WHAT TO PRODUCE: Leaving out all pictures, return the records word for word.

EXTRACTED MATERIAL:
=-=-=

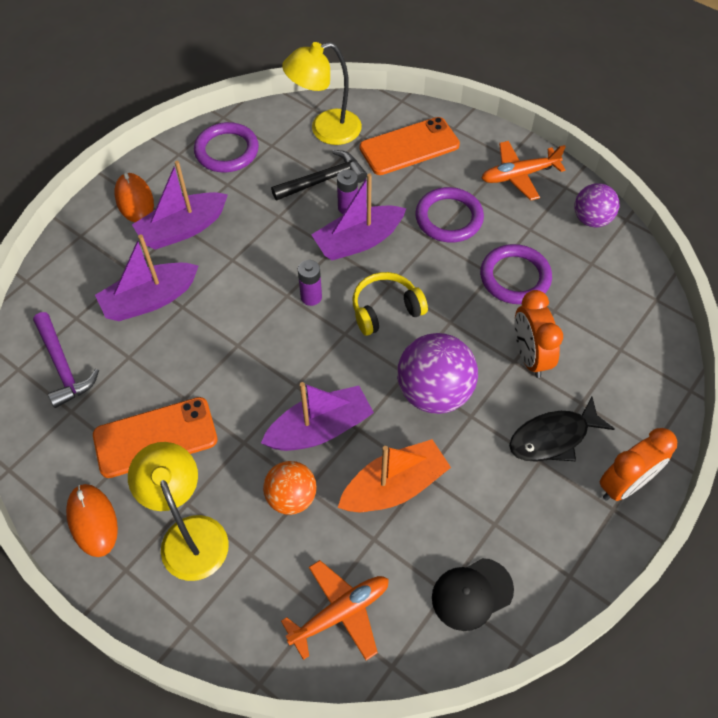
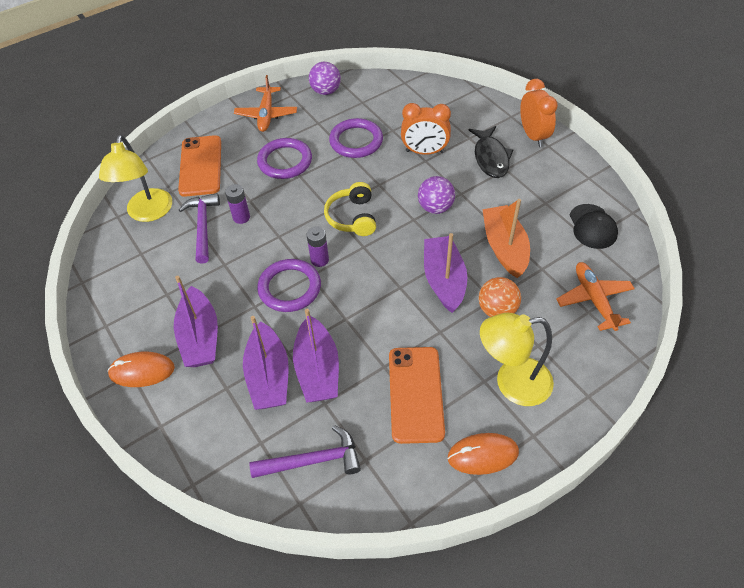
camera: 70 degrees left, 5 degrees down
(227, 151) = (126, 287): purple ring -> purple ring (289, 288)
(323, 180) = (203, 226): black hammer -> purple hammer
(358, 241) = (279, 218): purple boat -> purple boat (317, 369)
(434, 392) = (435, 207): purple ball -> purple ball, size x0.62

=-=-=

ANSWER FOR THIS EXERCISE:
camera: 70 degrees left, 5 degrees down
(227, 151) = (126, 287): purple ring -> purple ring (289, 288)
(323, 180) = (203, 226): black hammer -> purple hammer
(358, 241) = (279, 218): purple boat -> purple boat (317, 369)
(434, 392) = (435, 207): purple ball -> purple ball, size x0.62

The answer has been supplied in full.